• EXERCISE REQUIREMENTS: Once the line with "desk lamp (violet)" is found, return it along with every line after it, exactly, through the end of the material.

• DATA EXCERPTS:
►
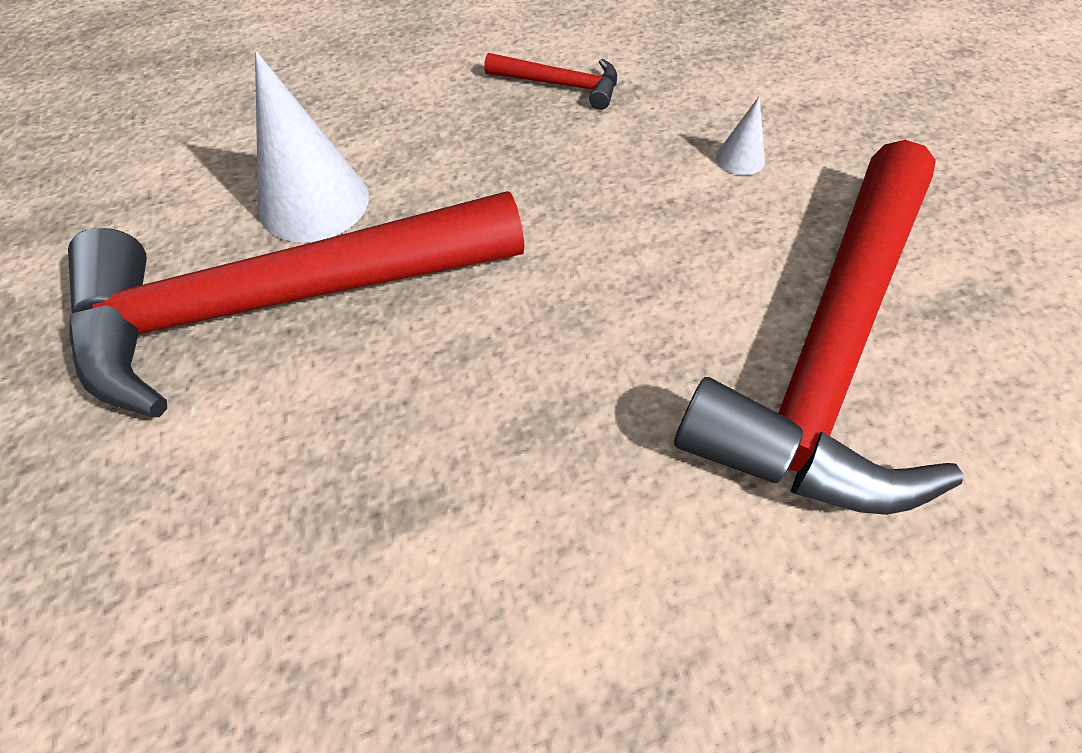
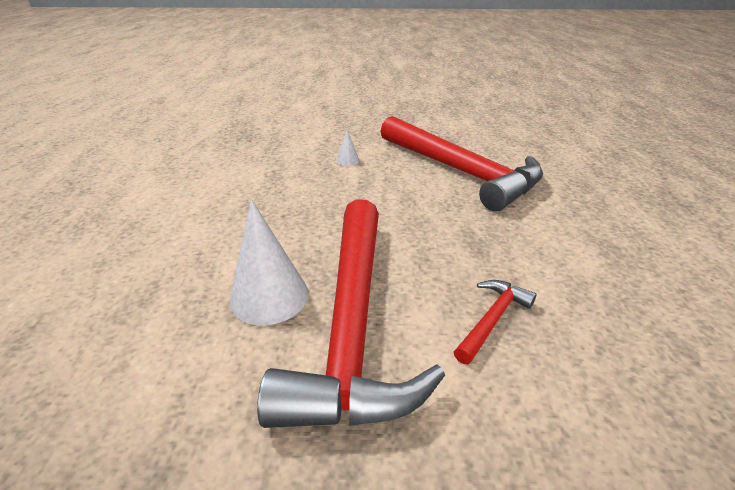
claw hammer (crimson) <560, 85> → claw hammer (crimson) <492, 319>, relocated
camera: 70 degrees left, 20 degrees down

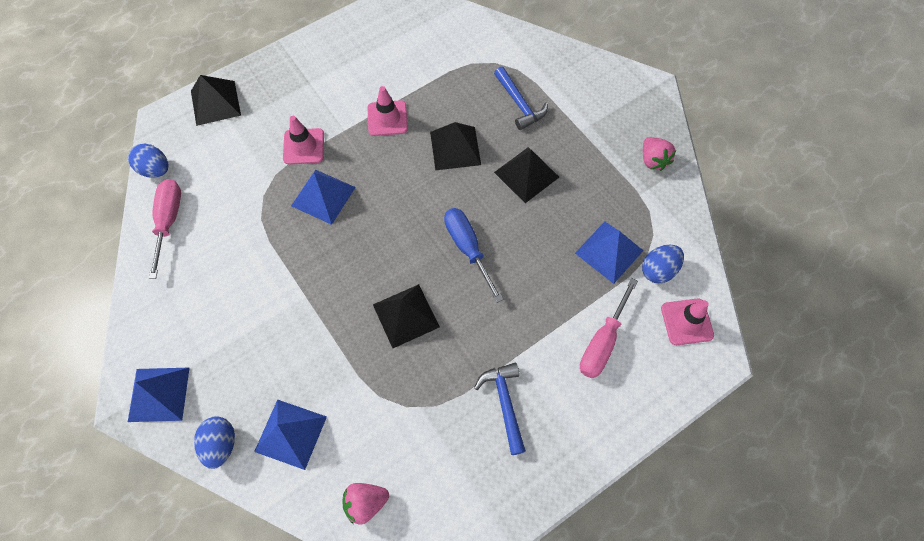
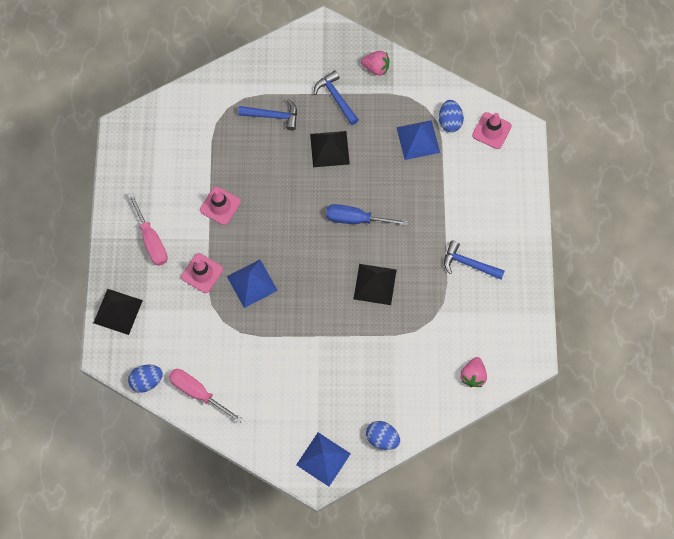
flat screwdriver (rosy) <602, 341> → flat screwdriver (rosy) <151, 239>, relocated
- → claw hammer (royal blue) <336, 98>
solid pyramid (royal blue) <291, 433> → -
solid pyramid (black) <455, 148> → -
camera: 55 degrees left, 5 degrees up

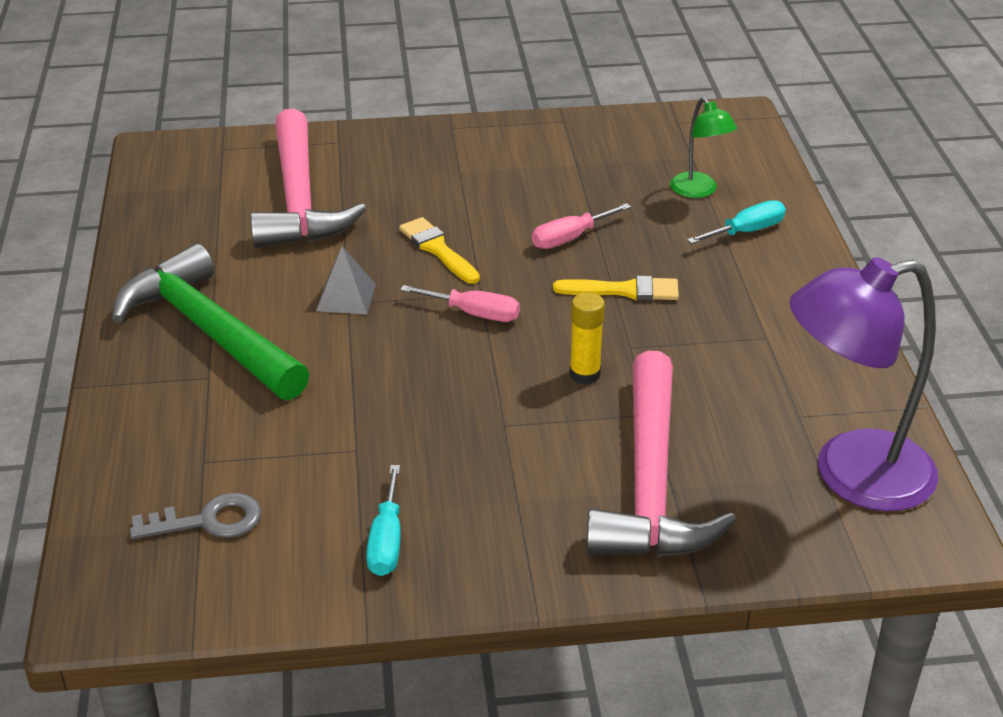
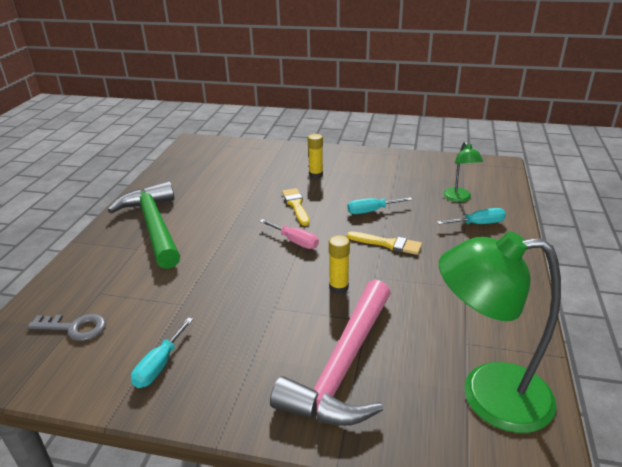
- → stick of glue (yellow) <316, 175>
flat screwdriver (rosy) <570, 238> → flat screwdriver (turquoise) <371, 211>
desk lamp (violet) <851, 475> → desk lamp (emerald) <488, 395>
claw hammer (rosy) <299, 199> → -
solid pyramid (grey) <346, 297> → -
camera: 20 degrees right, 5 degrees down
◄
• RESULT OF THE TASK:
desk lamp (violet) <851, 475> → desk lamp (emerald) <488, 395>
claw hammer (rosy) <299, 199> → -
solid pyramid (grey) <346, 297> → -
camera: 20 degrees right, 5 degrees down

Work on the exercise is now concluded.